**Goal of the exercise:** Filter the entries, keeping every line with the word "cactus".

**Data entries:**
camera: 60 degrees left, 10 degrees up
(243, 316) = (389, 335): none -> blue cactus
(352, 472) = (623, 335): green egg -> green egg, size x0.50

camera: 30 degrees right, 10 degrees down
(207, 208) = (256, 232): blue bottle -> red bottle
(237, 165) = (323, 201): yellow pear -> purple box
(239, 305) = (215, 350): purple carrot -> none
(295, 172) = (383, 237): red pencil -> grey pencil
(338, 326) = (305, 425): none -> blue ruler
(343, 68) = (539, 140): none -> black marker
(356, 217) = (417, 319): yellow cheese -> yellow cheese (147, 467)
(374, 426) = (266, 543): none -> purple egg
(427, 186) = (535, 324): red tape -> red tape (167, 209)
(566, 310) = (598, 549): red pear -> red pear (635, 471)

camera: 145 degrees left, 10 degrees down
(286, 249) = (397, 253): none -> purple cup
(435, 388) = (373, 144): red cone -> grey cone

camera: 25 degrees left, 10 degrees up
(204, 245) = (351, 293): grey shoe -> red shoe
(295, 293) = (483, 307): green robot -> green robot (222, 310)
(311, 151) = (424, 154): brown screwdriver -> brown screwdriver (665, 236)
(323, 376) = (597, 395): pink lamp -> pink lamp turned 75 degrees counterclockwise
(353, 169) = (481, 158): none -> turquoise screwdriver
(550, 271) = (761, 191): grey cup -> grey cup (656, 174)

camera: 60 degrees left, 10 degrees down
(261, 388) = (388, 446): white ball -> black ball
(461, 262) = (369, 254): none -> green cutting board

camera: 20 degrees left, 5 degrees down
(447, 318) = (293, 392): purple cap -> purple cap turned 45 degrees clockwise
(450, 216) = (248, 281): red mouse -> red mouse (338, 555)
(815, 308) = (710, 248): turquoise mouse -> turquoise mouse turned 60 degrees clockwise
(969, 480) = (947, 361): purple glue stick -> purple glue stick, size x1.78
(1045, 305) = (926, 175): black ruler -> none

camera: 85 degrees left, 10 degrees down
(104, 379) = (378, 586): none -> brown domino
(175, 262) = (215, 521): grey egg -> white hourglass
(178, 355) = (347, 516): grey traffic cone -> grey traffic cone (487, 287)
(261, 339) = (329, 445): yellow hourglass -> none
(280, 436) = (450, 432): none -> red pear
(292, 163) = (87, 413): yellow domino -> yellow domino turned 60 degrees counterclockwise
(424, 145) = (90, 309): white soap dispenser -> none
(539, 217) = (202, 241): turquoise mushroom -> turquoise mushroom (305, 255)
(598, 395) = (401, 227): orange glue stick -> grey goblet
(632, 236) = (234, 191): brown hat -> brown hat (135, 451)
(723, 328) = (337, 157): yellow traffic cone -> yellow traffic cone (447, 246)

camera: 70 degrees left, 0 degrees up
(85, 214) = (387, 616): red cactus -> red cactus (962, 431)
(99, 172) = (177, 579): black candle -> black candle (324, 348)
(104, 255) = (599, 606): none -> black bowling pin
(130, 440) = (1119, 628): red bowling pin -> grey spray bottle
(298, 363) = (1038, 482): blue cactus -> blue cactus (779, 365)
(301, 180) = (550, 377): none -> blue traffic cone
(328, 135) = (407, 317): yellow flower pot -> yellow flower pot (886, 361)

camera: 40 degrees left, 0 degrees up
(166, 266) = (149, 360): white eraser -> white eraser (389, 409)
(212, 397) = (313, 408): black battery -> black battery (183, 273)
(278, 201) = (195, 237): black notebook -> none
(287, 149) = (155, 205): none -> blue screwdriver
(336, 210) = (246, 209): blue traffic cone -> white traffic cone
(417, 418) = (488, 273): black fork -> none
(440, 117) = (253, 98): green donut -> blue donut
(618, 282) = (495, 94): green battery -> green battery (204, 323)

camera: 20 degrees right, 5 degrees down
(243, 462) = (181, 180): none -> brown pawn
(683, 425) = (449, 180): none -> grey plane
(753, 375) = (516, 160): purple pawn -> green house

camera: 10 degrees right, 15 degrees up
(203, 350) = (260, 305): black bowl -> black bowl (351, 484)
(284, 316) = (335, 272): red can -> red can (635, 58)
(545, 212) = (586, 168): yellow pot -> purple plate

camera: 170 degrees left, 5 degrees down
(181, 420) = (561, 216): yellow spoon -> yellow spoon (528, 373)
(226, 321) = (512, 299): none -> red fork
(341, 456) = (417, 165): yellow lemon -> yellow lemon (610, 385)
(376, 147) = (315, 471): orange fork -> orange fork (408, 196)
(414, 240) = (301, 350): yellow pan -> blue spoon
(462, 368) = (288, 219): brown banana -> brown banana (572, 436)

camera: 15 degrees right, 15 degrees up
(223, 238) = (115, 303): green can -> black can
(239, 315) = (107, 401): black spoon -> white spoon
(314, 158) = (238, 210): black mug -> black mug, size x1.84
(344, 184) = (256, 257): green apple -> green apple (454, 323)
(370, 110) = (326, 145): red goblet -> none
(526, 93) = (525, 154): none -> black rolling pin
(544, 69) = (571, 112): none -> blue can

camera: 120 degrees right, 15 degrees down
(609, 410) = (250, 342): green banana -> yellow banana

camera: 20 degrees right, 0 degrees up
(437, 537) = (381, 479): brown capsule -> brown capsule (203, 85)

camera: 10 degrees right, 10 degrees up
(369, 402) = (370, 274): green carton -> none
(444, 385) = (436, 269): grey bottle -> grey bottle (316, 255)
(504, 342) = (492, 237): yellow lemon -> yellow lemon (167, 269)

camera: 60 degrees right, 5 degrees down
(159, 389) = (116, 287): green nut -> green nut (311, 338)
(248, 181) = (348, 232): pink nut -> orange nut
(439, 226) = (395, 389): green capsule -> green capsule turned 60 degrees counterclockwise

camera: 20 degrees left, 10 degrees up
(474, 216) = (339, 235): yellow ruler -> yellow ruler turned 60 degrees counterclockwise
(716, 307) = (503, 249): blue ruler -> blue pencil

**Completed exercise:**
(243, 316) = (389, 335): none -> blue cactus
(85, 214) = (387, 616): red cactus -> red cactus (962, 431)
(298, 363) = (1038, 482): blue cactus -> blue cactus (779, 365)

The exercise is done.